[DATA IN THIS EXERCISE Boundary: Start]
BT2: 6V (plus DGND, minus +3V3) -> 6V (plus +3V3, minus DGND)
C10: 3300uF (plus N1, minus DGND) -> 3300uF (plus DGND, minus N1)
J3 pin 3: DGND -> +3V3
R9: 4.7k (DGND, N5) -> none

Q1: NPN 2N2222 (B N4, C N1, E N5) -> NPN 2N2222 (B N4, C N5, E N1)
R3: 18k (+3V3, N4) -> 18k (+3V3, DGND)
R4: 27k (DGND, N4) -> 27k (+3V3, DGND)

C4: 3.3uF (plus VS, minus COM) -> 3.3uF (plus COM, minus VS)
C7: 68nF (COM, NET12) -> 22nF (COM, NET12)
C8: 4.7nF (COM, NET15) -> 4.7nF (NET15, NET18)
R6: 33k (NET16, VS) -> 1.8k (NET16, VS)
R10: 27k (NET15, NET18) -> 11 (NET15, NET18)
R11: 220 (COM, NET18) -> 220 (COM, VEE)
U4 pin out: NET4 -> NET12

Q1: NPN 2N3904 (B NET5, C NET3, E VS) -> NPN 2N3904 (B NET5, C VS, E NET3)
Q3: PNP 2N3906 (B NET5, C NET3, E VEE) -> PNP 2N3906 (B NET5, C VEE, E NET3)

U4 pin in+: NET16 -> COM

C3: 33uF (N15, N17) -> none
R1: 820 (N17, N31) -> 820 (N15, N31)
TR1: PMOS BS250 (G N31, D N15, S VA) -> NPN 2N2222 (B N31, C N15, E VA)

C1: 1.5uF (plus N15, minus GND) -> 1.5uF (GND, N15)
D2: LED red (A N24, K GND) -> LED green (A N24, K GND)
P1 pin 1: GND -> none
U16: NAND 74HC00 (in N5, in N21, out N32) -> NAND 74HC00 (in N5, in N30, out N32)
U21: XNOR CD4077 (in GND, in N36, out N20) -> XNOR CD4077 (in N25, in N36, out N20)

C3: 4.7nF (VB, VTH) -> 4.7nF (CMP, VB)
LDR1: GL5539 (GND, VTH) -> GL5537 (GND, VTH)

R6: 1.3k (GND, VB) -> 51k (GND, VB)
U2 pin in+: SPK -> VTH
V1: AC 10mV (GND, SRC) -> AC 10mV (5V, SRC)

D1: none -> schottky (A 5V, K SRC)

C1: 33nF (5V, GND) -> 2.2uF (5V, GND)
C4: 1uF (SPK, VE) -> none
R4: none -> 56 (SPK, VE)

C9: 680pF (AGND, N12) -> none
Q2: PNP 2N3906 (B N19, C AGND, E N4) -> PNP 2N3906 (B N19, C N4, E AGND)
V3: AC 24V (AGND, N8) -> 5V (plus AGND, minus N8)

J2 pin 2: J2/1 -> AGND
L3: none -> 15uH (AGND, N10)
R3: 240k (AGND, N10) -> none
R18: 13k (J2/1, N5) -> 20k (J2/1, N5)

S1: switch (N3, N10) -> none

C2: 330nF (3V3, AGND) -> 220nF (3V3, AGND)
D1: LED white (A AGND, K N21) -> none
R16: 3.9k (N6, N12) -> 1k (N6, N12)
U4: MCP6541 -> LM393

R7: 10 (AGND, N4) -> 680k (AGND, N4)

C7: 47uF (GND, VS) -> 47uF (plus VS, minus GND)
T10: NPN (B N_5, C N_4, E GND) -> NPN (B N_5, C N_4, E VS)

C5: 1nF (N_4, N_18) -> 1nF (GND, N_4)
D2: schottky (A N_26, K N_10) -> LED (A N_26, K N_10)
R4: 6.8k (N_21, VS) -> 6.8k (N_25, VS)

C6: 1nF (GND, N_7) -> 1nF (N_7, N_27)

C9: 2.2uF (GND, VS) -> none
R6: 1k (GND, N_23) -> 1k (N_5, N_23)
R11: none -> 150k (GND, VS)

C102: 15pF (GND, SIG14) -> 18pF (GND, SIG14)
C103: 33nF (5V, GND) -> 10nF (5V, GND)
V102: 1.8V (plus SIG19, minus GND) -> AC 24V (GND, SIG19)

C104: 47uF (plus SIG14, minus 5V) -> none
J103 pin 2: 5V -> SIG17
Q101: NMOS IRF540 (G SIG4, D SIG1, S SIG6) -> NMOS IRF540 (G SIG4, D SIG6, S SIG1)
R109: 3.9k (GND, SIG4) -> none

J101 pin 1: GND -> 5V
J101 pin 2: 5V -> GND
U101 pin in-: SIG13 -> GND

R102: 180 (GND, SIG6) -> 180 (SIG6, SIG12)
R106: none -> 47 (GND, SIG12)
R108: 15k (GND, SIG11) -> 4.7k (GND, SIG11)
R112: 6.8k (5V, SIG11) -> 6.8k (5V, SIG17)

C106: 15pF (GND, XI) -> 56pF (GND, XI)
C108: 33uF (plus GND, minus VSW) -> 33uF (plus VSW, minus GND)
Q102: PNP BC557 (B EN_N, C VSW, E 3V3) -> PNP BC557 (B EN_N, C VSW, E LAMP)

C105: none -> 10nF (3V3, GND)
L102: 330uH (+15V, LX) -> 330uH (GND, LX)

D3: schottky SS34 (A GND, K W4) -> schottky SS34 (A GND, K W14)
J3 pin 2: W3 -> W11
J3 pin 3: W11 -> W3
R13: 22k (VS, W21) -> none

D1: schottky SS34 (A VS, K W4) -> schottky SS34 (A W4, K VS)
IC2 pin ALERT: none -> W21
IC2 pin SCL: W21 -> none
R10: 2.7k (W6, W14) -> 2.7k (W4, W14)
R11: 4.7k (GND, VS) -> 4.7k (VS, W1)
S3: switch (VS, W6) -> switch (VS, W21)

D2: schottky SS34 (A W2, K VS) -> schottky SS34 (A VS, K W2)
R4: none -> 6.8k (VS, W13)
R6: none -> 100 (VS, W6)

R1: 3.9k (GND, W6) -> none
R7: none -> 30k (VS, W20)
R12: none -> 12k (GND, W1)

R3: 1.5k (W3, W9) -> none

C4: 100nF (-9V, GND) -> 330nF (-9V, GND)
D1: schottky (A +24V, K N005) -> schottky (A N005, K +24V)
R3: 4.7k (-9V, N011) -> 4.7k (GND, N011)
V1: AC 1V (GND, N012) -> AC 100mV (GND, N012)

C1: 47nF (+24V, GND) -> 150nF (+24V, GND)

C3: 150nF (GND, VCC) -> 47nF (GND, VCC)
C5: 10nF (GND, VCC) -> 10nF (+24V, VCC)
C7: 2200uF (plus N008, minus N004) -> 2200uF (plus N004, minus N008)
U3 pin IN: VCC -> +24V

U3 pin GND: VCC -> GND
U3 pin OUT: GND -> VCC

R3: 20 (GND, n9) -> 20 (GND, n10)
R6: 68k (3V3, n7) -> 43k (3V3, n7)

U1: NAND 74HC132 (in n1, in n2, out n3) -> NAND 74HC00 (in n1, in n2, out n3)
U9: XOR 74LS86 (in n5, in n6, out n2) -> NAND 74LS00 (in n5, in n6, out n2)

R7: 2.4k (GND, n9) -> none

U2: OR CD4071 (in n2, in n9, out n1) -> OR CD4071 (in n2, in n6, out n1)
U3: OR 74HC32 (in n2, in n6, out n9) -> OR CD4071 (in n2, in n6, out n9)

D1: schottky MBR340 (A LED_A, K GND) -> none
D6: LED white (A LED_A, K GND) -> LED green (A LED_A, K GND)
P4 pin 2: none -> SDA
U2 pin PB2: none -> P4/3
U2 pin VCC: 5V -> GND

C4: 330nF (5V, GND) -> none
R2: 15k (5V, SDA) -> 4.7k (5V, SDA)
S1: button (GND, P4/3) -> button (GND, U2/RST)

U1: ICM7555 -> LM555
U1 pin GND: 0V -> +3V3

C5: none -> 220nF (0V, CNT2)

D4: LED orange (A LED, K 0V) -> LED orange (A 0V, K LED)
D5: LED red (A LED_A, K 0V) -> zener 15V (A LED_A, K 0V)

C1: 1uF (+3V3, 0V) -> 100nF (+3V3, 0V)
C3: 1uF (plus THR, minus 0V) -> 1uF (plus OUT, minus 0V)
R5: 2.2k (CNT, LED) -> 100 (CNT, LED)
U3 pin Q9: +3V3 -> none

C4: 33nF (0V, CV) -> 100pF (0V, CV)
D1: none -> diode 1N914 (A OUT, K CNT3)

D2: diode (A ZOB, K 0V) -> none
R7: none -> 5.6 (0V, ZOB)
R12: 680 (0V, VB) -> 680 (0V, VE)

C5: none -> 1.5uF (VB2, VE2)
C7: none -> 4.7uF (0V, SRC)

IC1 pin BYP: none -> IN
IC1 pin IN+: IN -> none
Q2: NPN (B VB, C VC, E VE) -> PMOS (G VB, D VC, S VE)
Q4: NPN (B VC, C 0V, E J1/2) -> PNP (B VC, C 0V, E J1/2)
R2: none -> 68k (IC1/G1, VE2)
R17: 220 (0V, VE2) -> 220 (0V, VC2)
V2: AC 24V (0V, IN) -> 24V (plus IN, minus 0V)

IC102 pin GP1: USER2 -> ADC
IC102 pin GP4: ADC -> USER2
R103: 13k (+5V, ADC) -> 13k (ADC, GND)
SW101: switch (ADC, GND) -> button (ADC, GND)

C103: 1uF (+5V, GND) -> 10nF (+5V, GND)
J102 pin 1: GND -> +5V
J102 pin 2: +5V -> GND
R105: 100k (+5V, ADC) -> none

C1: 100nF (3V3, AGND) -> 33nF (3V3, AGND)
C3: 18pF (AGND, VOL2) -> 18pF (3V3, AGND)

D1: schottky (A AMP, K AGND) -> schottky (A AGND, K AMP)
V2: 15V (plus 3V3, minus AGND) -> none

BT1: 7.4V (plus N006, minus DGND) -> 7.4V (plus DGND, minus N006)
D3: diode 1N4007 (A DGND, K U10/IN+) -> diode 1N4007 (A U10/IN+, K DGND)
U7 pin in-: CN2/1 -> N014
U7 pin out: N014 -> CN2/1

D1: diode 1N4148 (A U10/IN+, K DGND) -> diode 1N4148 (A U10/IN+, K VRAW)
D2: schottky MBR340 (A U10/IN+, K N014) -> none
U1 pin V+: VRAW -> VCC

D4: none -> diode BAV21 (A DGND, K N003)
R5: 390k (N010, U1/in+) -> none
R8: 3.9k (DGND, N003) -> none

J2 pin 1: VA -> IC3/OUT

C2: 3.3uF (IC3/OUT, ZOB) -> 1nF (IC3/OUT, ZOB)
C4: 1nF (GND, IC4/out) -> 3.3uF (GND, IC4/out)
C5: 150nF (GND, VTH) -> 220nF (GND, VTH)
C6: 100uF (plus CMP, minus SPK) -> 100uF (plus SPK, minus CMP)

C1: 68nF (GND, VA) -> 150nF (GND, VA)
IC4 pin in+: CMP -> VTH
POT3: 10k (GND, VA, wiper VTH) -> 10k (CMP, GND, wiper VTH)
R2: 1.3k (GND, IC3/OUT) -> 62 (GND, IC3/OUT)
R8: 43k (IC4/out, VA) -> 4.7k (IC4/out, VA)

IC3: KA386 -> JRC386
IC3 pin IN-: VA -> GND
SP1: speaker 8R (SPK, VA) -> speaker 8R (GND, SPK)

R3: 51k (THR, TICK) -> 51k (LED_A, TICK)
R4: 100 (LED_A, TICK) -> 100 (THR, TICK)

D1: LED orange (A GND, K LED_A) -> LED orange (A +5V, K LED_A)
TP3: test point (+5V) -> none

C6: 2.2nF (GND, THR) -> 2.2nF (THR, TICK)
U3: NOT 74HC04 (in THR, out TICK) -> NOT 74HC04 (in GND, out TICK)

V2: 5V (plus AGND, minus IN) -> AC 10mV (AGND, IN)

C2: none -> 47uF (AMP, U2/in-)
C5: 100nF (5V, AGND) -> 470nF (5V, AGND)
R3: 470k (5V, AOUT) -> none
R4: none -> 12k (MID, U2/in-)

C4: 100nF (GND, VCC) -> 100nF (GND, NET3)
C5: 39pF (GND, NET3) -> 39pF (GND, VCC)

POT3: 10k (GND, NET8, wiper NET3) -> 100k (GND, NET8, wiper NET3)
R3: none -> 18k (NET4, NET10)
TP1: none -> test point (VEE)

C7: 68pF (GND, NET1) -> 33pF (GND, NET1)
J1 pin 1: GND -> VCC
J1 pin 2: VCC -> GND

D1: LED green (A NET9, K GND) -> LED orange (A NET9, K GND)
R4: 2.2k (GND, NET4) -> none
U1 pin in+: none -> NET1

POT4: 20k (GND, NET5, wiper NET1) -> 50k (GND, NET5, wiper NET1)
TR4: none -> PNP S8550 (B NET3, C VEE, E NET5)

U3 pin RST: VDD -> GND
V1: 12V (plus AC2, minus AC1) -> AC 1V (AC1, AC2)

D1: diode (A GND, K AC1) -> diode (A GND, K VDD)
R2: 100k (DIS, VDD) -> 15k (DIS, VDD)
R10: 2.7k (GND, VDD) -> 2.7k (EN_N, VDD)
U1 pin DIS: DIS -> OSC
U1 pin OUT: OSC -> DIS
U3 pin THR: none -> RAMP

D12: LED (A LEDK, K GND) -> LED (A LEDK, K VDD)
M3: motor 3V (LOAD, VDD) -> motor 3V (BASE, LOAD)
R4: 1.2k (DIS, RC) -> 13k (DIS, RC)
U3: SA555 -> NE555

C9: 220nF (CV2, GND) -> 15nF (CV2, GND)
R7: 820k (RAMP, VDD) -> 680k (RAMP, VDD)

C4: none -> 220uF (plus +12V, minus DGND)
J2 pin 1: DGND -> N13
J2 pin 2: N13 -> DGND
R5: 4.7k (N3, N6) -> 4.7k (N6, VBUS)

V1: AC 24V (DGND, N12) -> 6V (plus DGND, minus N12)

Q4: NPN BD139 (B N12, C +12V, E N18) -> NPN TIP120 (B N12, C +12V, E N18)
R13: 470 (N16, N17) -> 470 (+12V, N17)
[DATA IN THIS EXERCISE Boundary: End]
--- PROBLEM DESCRIPTION ---
Looking through the records, copy out every line in which the word "diode" is found.

--- RESULT OF THE TASK ---
D1: none -> diode 1N914 (A OUT, K CNT3)
D2: diode (A ZOB, K 0V) -> none
D3: diode 1N4007 (A DGND, K U10/IN+) -> diode 1N4007 (A U10/IN+, K DGND)
D1: diode 1N4148 (A U10/IN+, K DGND) -> diode 1N4148 (A U10/IN+, K VRAW)
D4: none -> diode BAV21 (A DGND, K N003)
D1: diode (A GND, K AC1) -> diode (A GND, K VDD)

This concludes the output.